### INSTRUCTIONS FOR THE TASK
The listing below holds pictures; exclude them. Return exactly the lines from the one with "none -> pink plate C9 level 1" through the one with "none -> white plate J9 level 1".

———

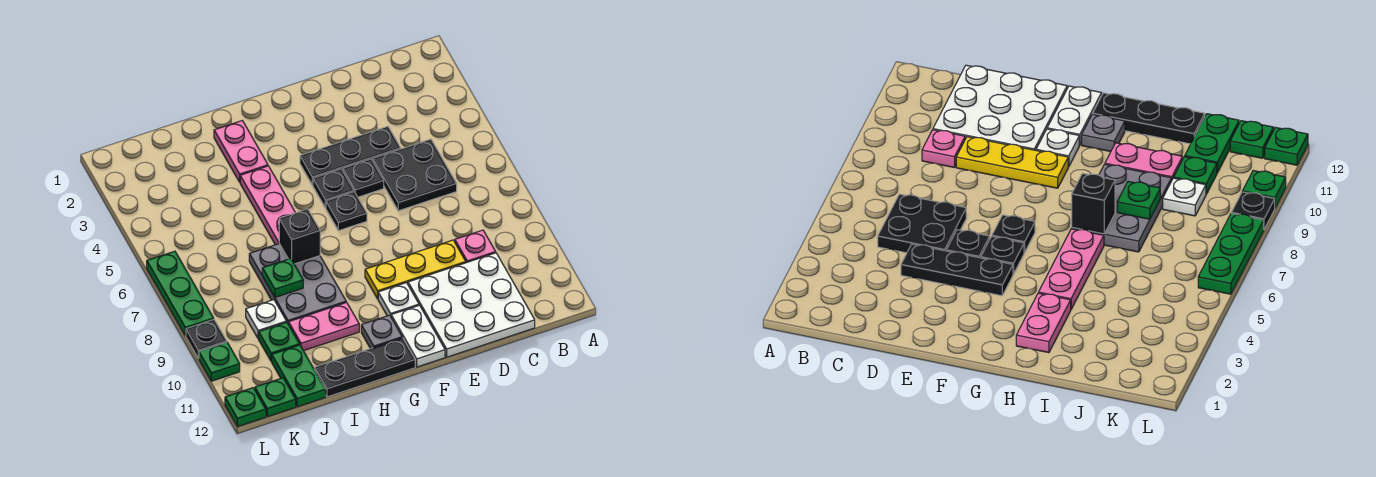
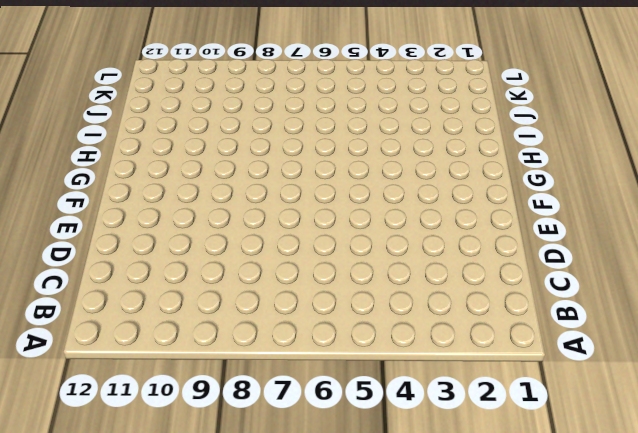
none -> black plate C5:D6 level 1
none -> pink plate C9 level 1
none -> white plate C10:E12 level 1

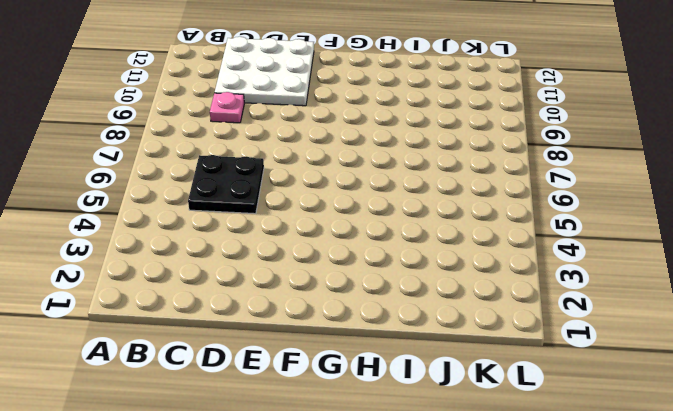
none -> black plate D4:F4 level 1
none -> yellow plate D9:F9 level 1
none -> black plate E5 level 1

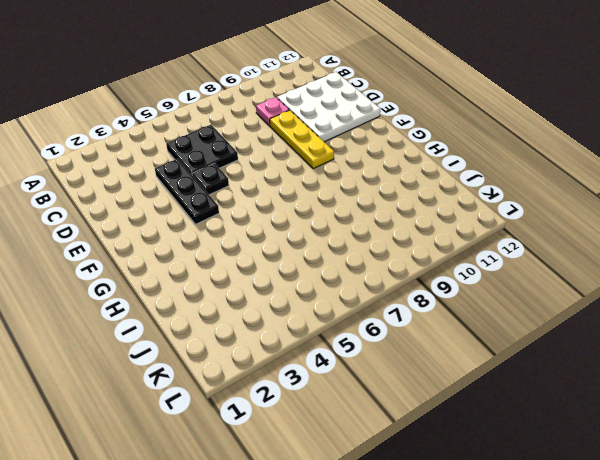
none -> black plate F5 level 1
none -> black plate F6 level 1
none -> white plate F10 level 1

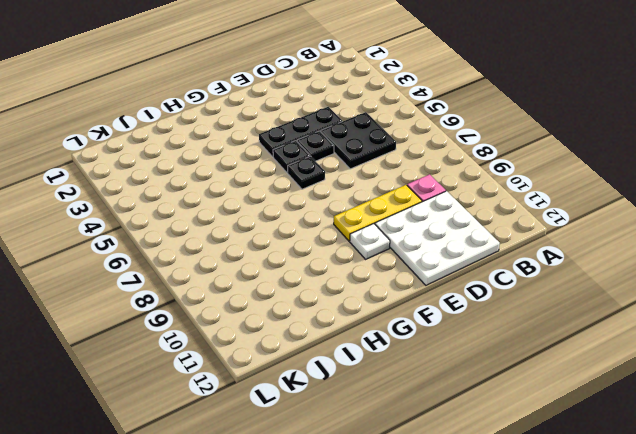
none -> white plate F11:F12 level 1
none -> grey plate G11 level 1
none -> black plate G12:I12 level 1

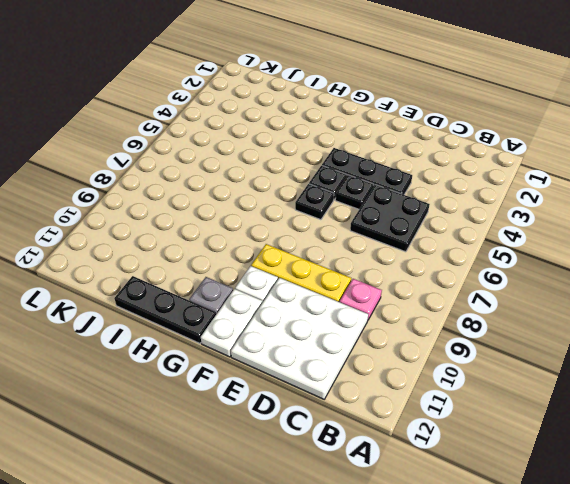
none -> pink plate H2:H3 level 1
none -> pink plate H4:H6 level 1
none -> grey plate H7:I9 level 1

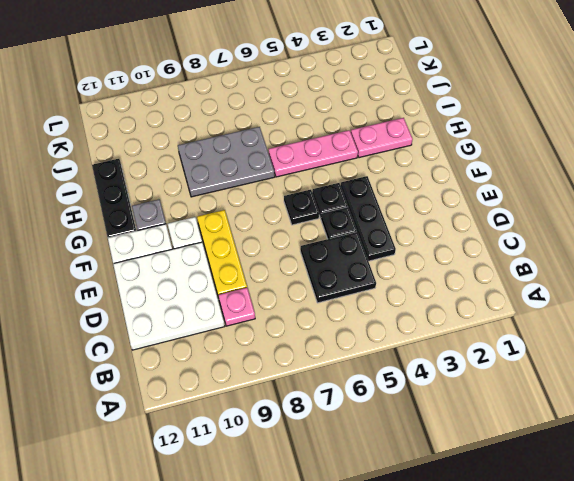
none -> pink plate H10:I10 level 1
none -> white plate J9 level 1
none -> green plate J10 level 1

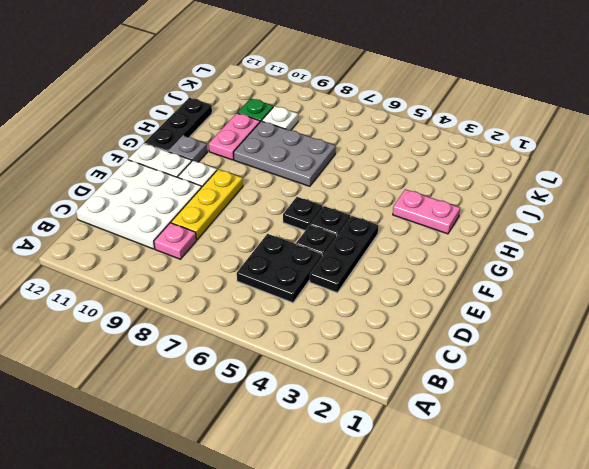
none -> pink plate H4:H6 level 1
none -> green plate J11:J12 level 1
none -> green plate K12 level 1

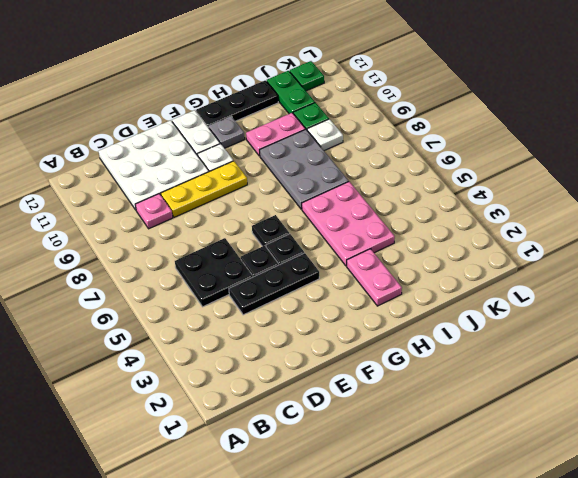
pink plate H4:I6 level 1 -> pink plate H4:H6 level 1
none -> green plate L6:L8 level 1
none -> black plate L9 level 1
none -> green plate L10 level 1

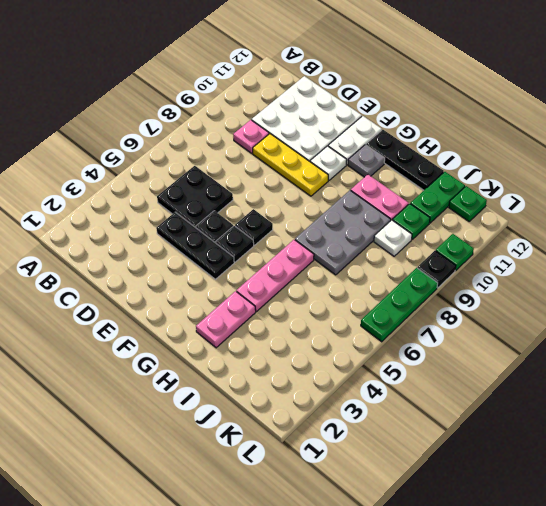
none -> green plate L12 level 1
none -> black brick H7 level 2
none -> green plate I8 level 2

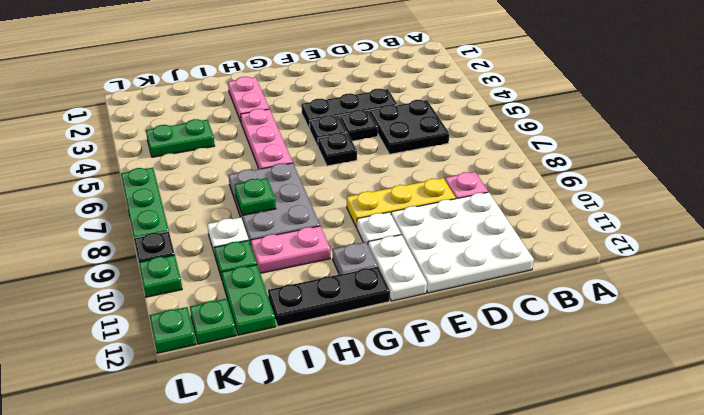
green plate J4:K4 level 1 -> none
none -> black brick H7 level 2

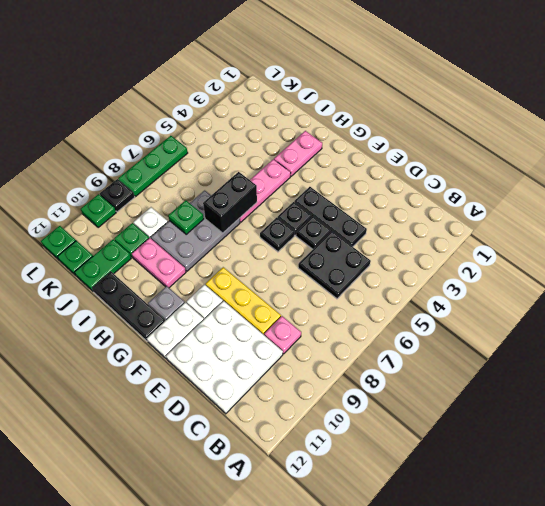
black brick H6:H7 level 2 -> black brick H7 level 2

———

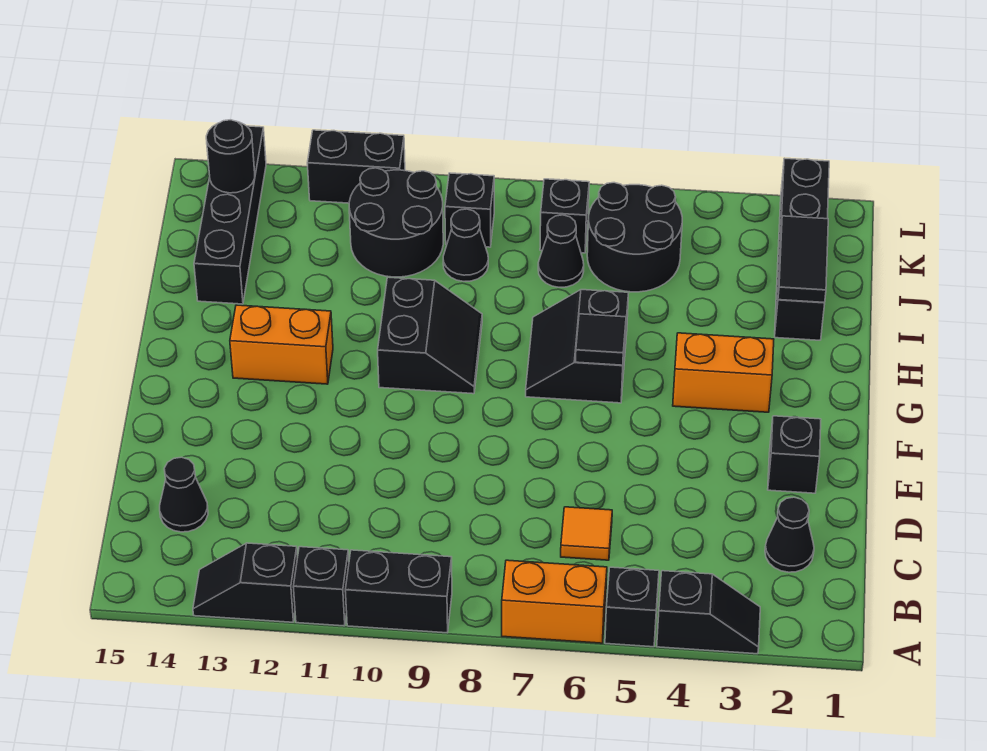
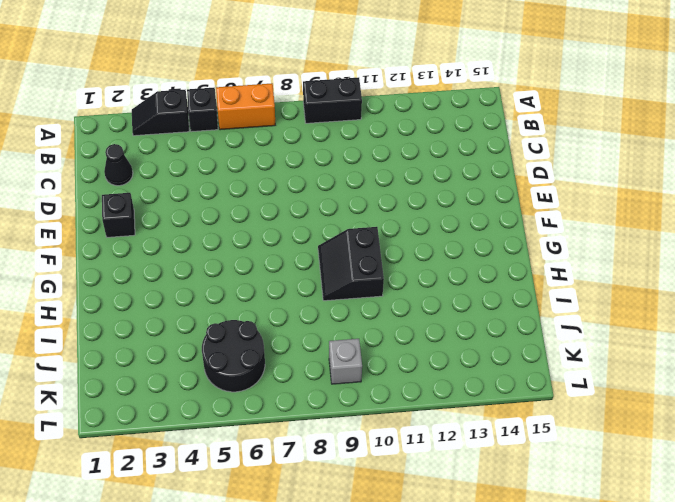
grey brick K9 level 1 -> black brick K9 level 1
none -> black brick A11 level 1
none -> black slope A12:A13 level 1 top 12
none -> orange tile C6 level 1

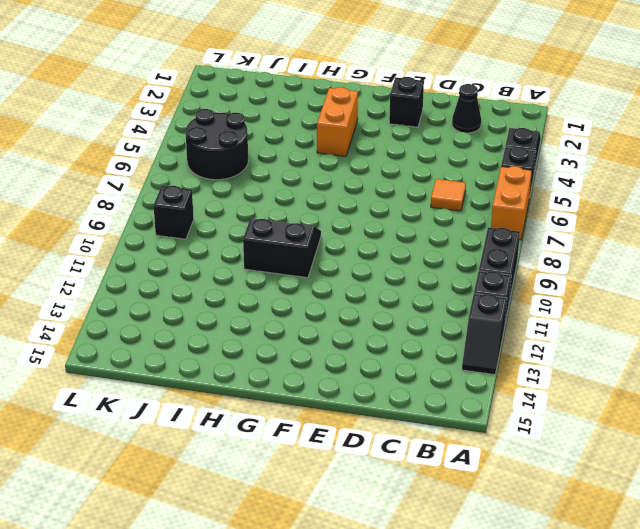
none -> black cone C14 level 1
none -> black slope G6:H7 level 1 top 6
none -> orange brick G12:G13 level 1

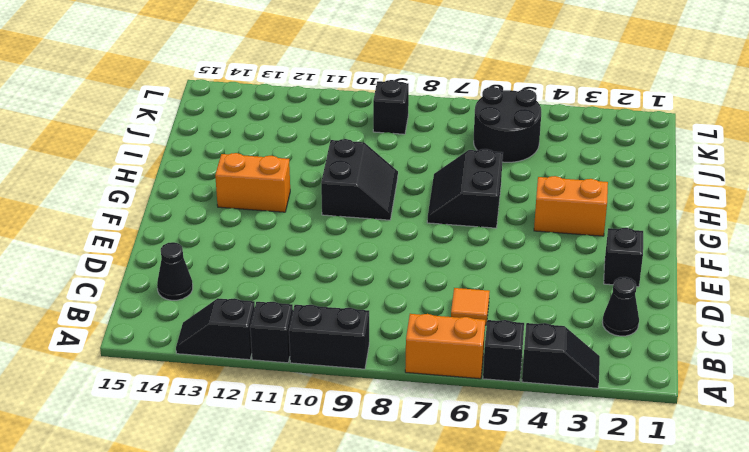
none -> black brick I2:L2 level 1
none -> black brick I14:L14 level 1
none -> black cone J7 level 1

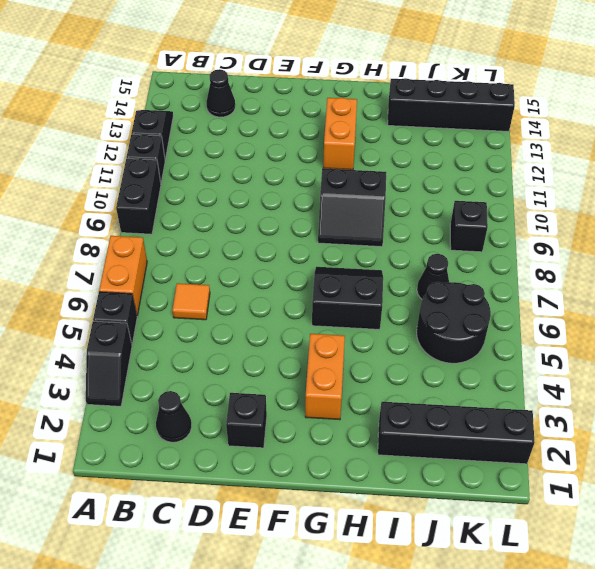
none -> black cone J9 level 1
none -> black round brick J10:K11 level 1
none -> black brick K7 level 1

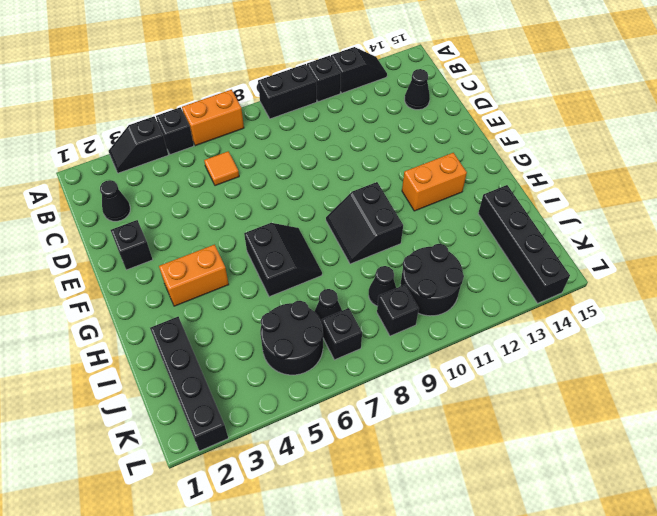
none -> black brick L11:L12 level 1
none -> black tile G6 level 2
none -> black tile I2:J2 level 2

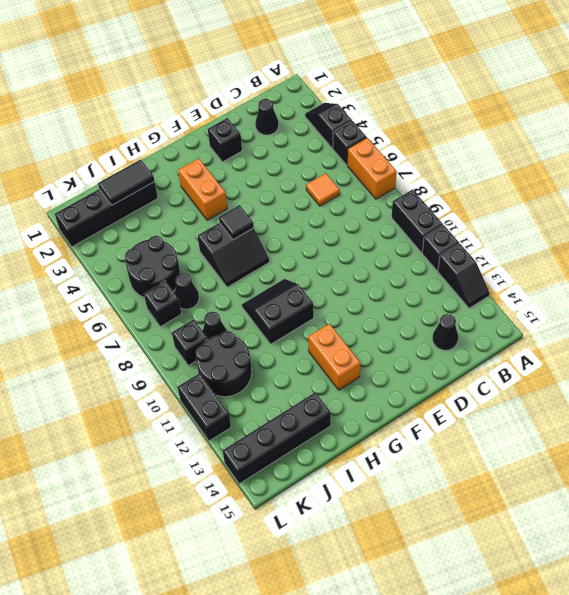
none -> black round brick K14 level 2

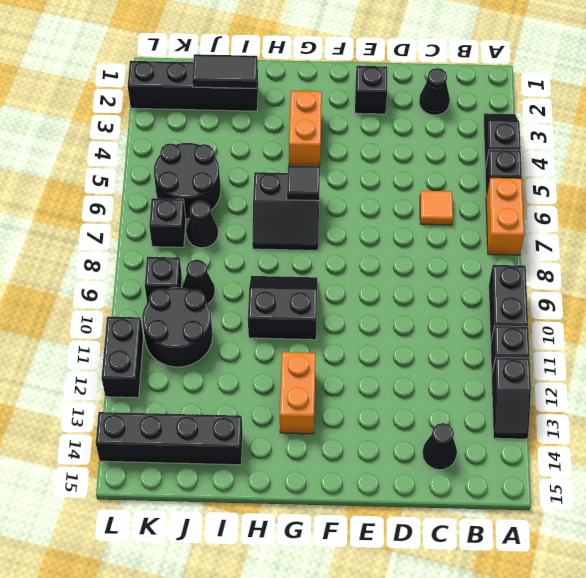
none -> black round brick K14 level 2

———

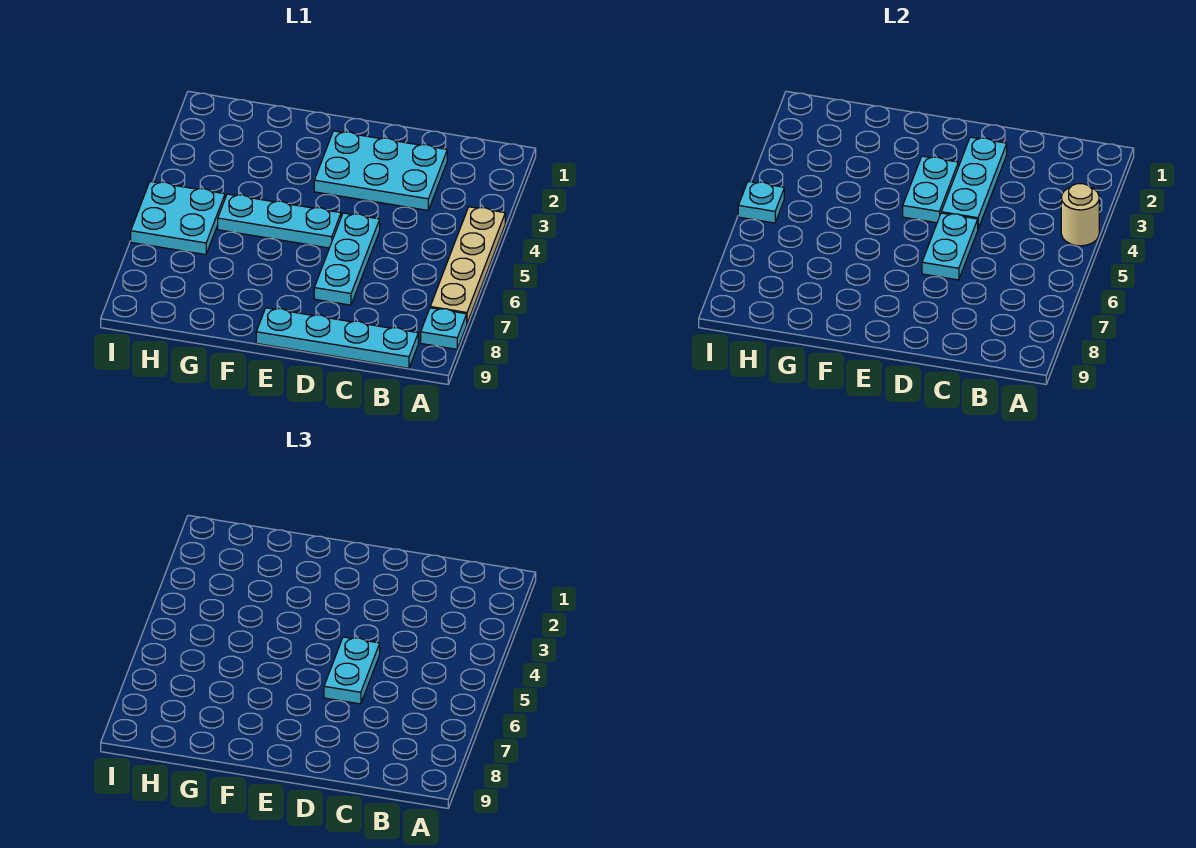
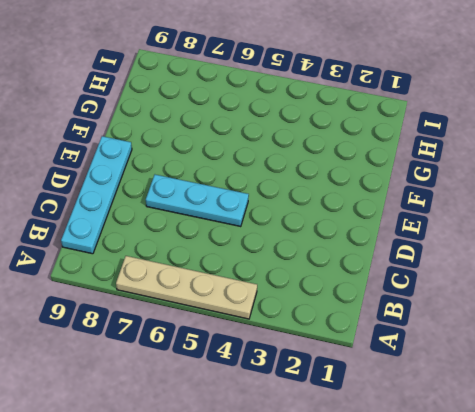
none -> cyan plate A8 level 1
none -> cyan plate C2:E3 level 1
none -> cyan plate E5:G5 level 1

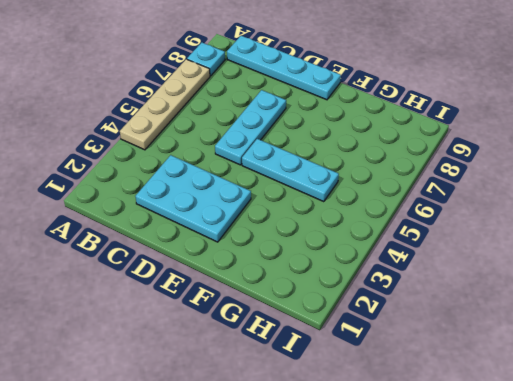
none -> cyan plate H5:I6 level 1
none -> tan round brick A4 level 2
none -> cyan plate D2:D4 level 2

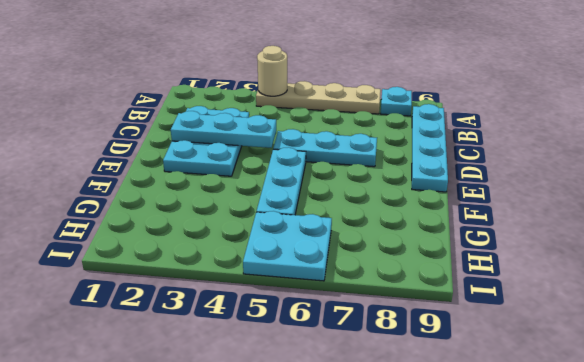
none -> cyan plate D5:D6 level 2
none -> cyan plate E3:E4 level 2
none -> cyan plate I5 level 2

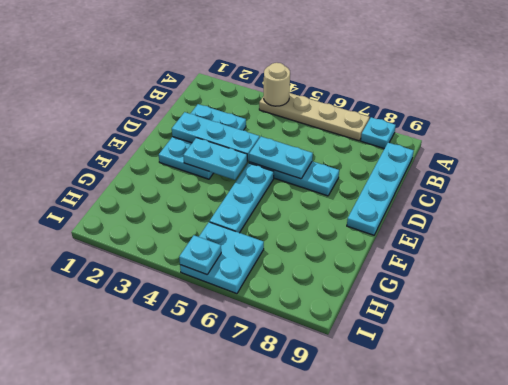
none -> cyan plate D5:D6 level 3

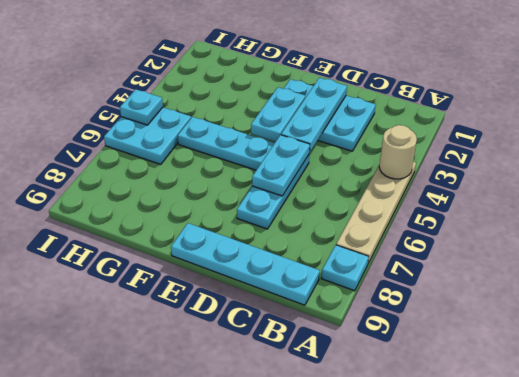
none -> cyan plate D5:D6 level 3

———

### RESPONSE FOR THIS EXERCISE
none -> pink plate C9 level 1
none -> white plate C10:E12 level 1

none -> black plate D4:F4 level 1
none -> yellow plate D9:F9 level 1
none -> black plate E5 level 1

none -> black plate F5 level 1
none -> black plate F6 level 1
none -> white plate F10 level 1

none -> white plate F11:F12 level 1
none -> grey plate G11 level 1
none -> black plate G12:I12 level 1

none -> pink plate H2:H3 level 1
none -> pink plate H4:H6 level 1
none -> grey plate H7:I9 level 1

none -> pink plate H10:I10 level 1
none -> white plate J9 level 1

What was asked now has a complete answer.